### Given records:
_____
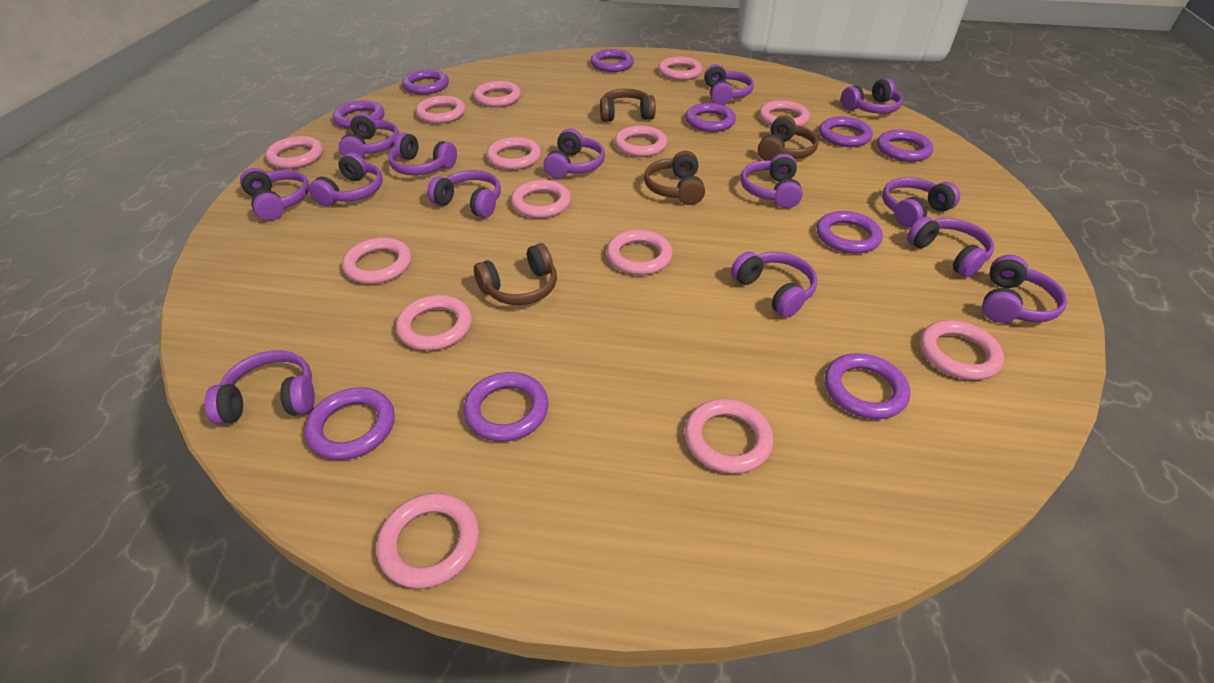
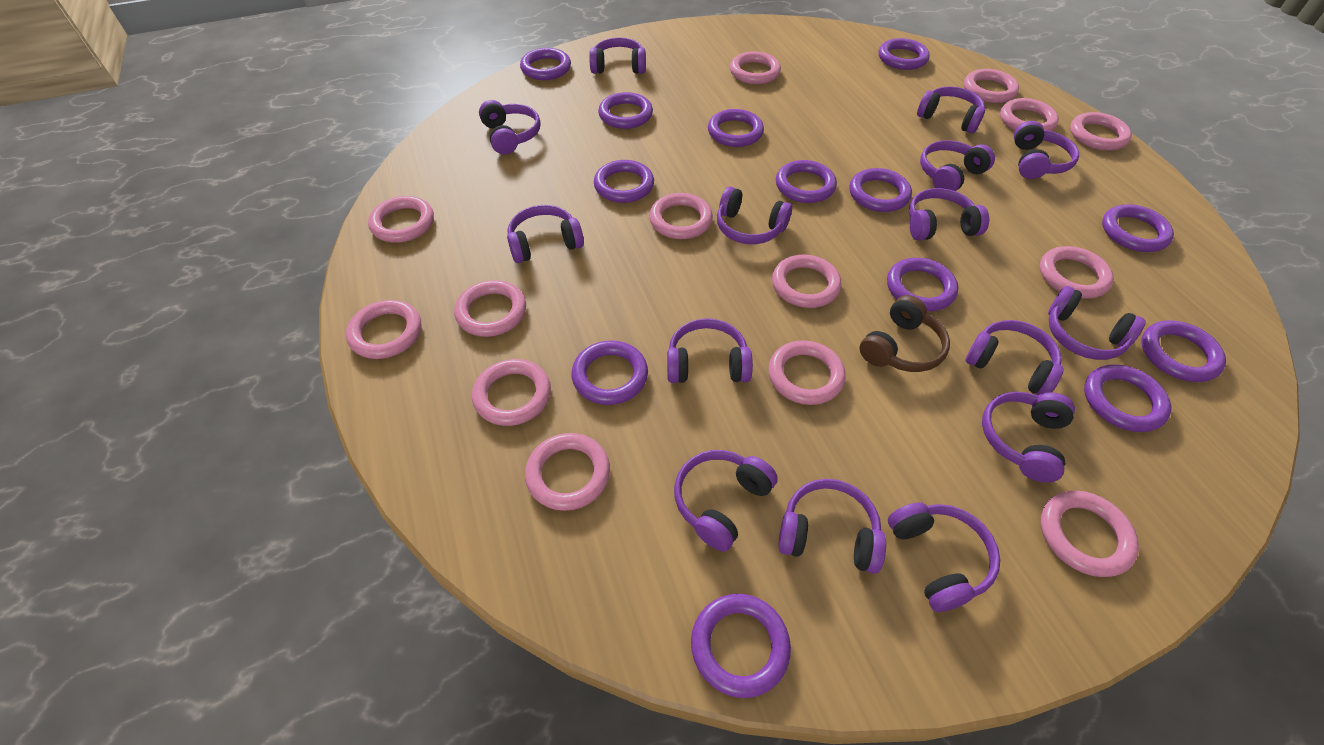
brown headphones: 4 -> 1
purple headphones: 14 -> 15
purple ring: 10 -> 13

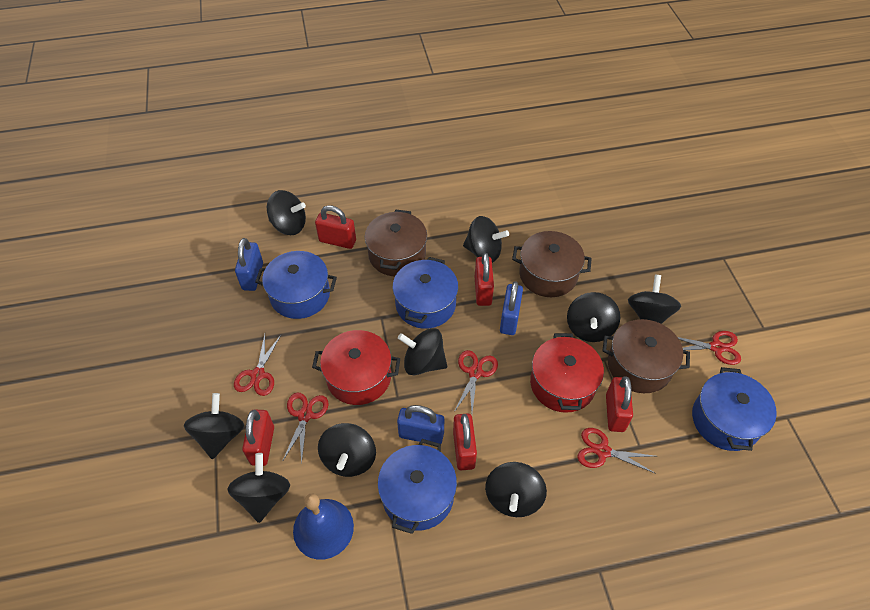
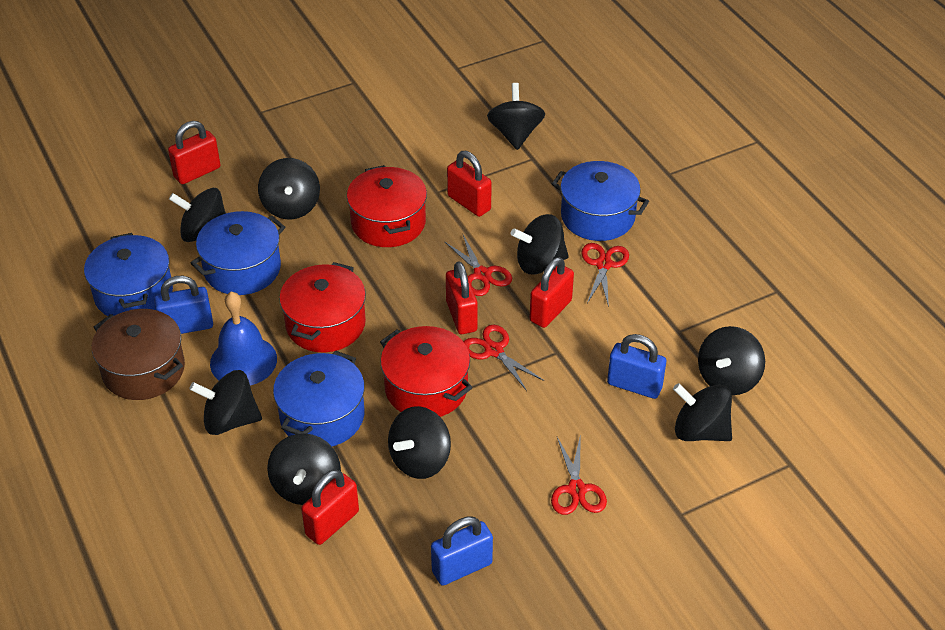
brown pot: 3 -> 1
red pot: 2 -> 3
red scissors: 5 -> 4

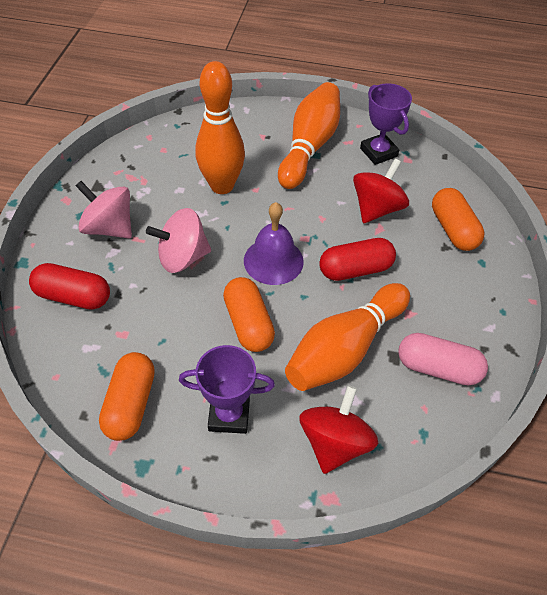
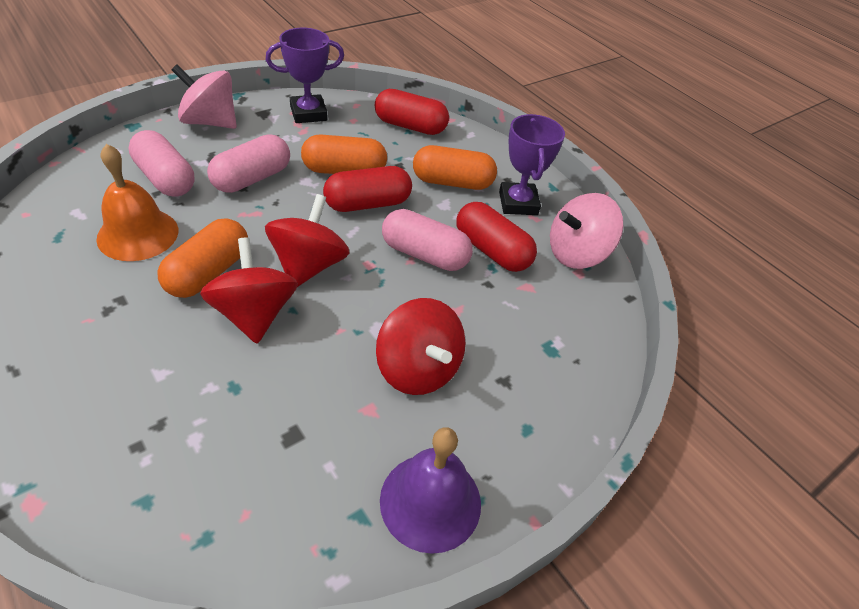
orange bell: 0 -> 1
orange bowling pin: 3 -> 0
pink capsule: 1 -> 3
red capsule: 2 -> 3
red spinning top: 2 -> 3

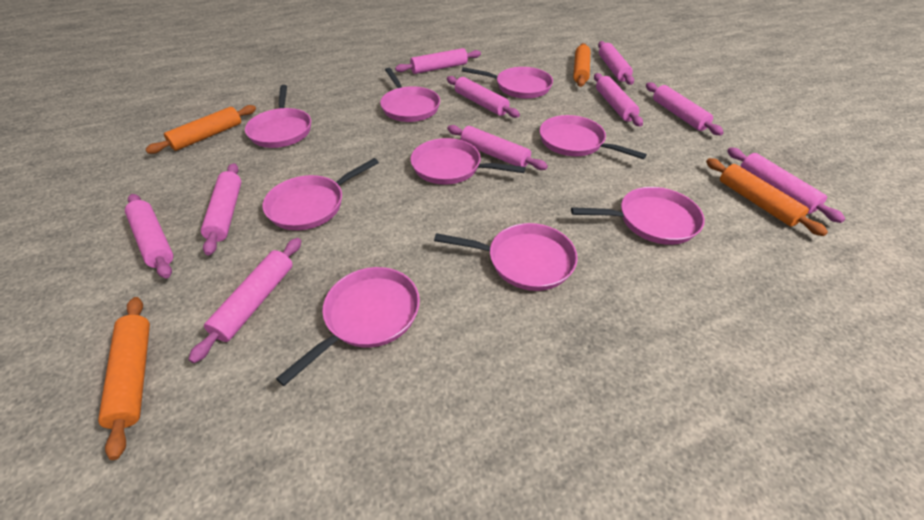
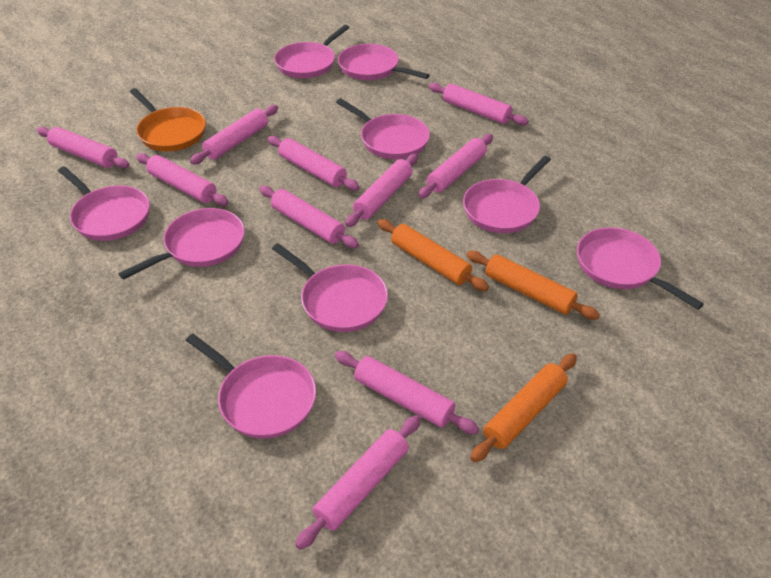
orange pan: 0 -> 1
orange rolling pin: 4 -> 3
_____
### About this task:
Your copy should be the entries retyped exactly, with no images in it.

### Result below:
brown headphones: 4 -> 1
purple headphones: 14 -> 15
purple ring: 10 -> 13

brown pot: 3 -> 1
red pot: 2 -> 3
red scissors: 5 -> 4

orange bell: 0 -> 1
orange bowling pin: 3 -> 0
pink capsule: 1 -> 3
red capsule: 2 -> 3
red spinning top: 2 -> 3

orange pan: 0 -> 1
orange rolling pin: 4 -> 3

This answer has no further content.